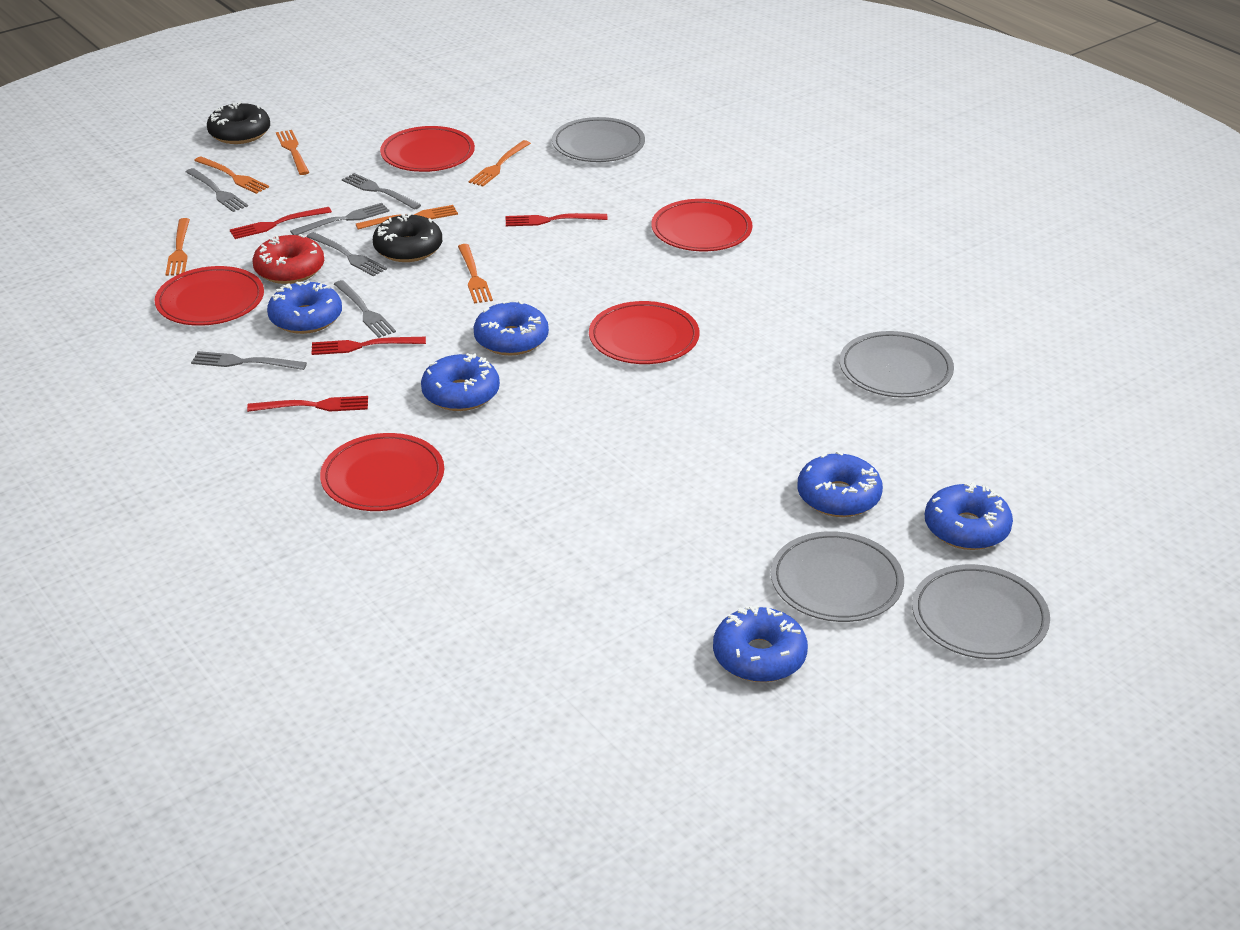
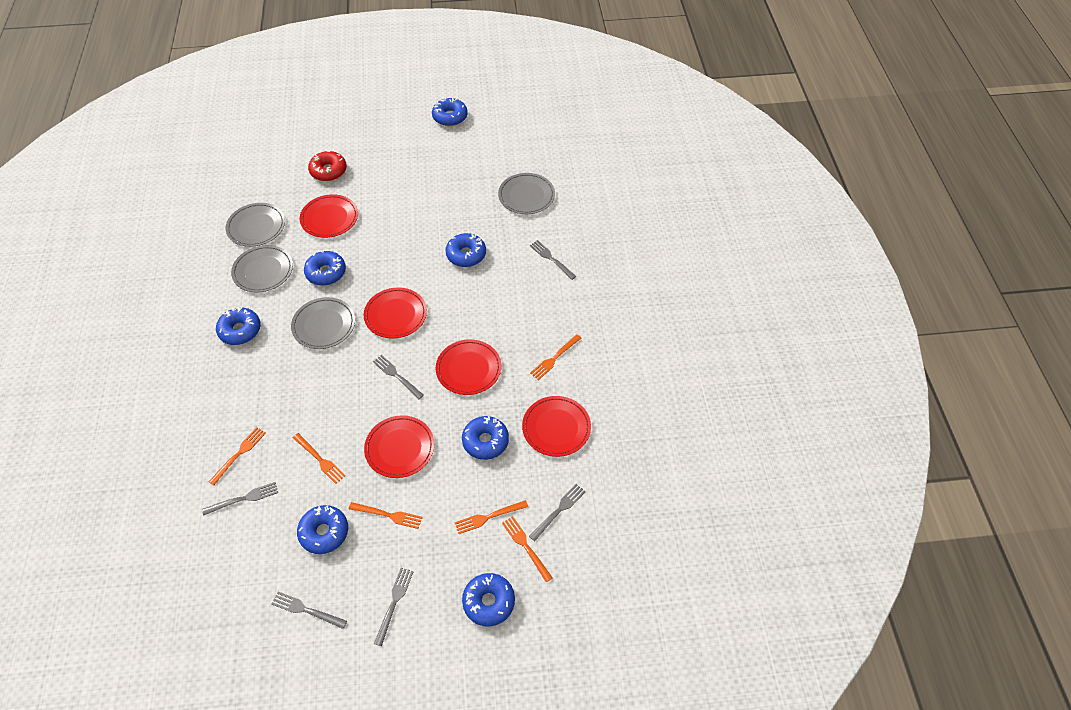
black donut: 2 -> 0
blue donut: 6 -> 7
red fork: 4 -> 0

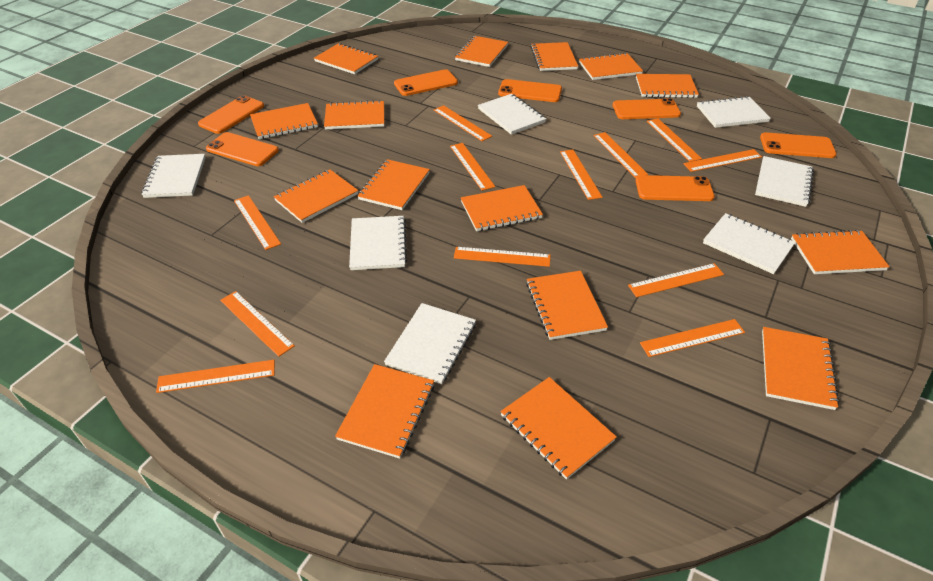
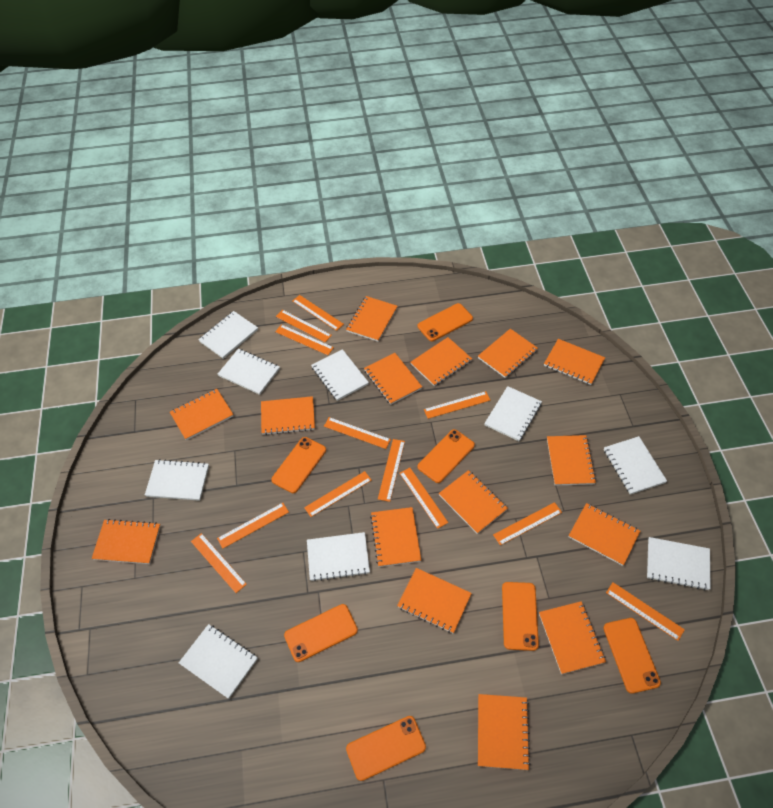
white notebook: 7 -> 9

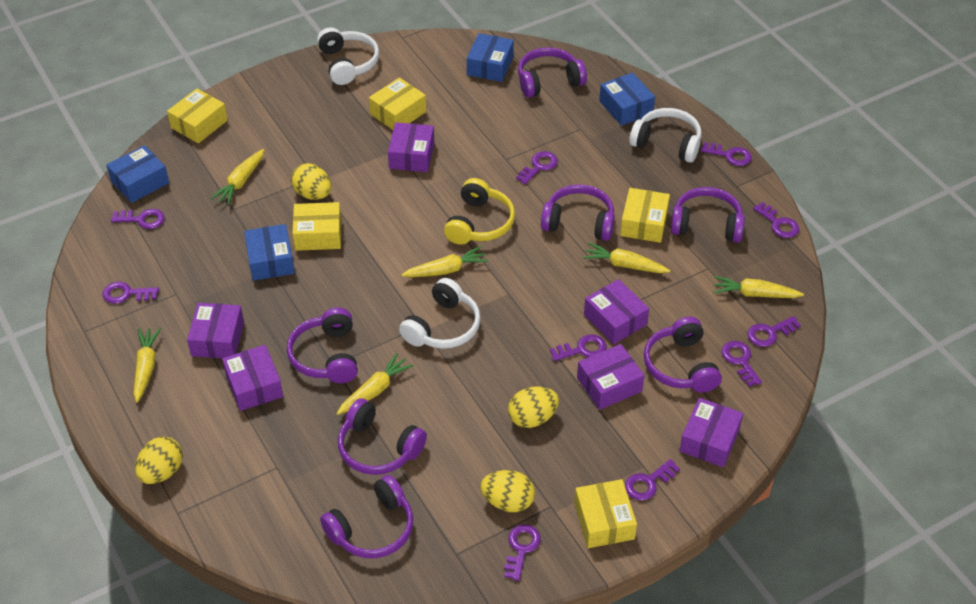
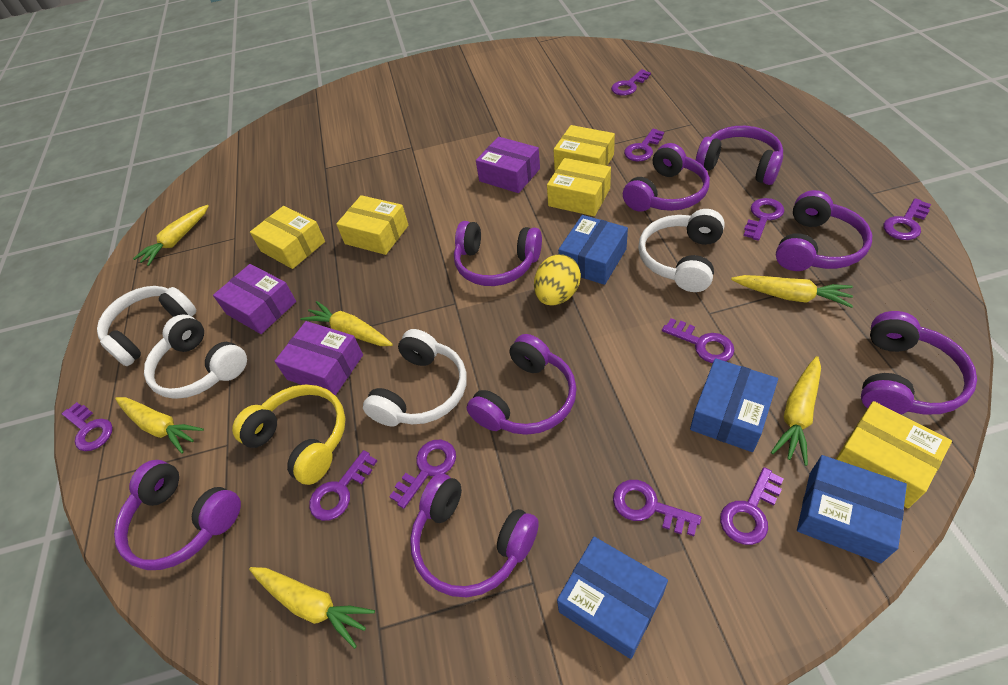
purple box: 6 -> 3
purple headphones: 7 -> 8
white headphones: 3 -> 4
yellow egg: 4 -> 1

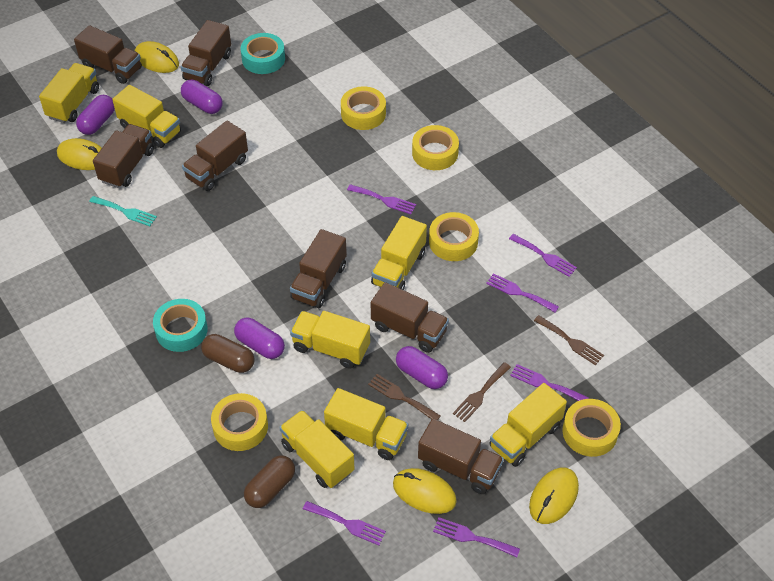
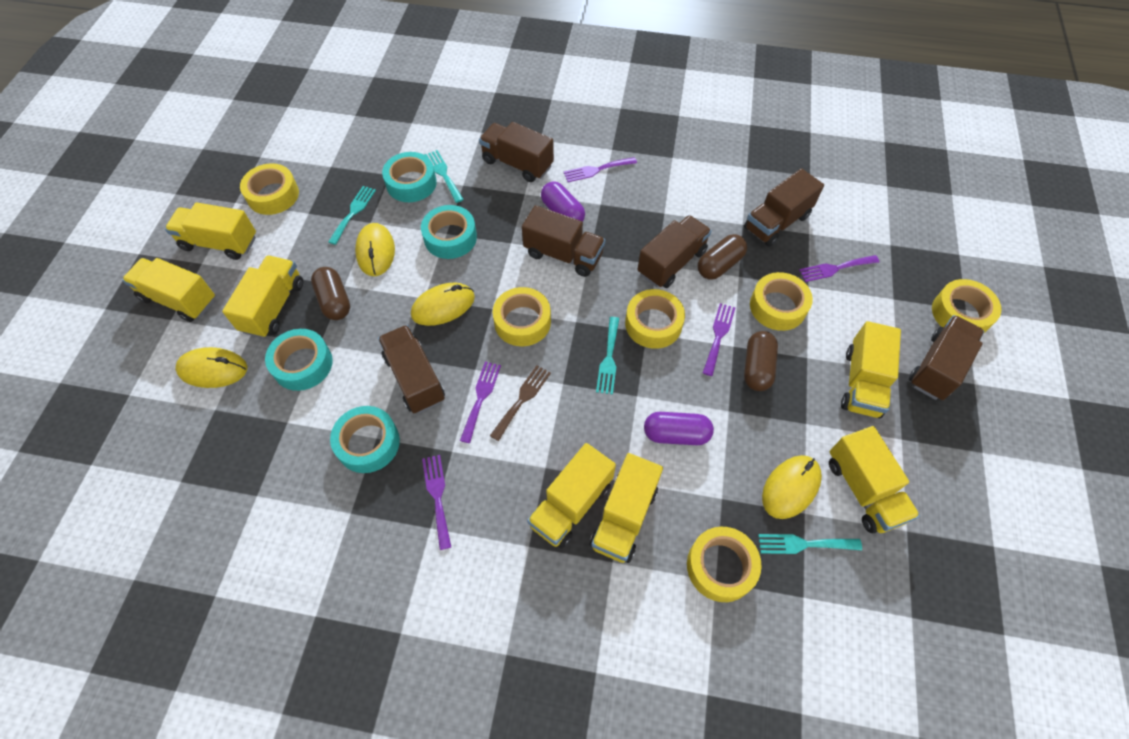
brown capsule: 2 -> 3
brown fork: 3 -> 1
brown truck: 7 -> 6
purple capsule: 4 -> 2
purple fork: 6 -> 5
turquoise fork: 1 -> 4
turquoise tape: 2 -> 4
yellow tape: 5 -> 6

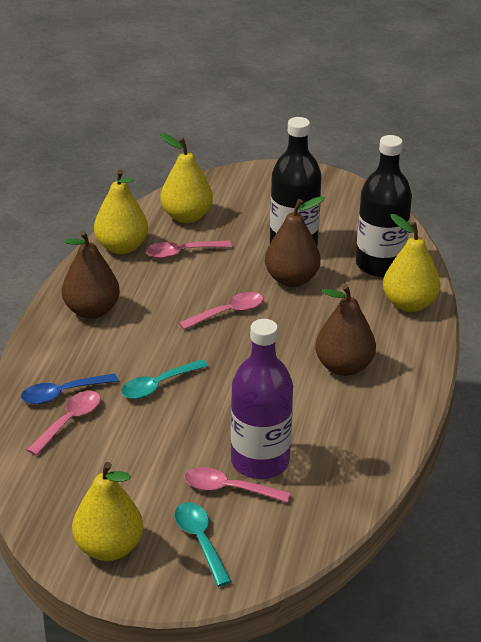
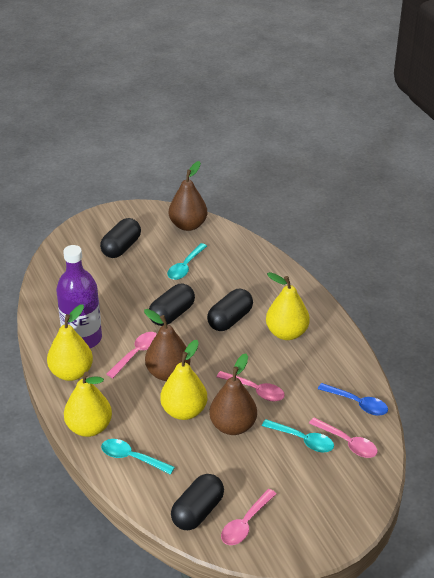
black bottle: 2 -> 0
black capsule: 0 -> 4
turquoise spoon: 2 -> 3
####################
BRIEF →
Each line containing the word "brown" must be pulled from the listing and copied.

TASK RESPONSE →
brown capsule: 2 -> 3
brown fork: 3 -> 1
brown truck: 7 -> 6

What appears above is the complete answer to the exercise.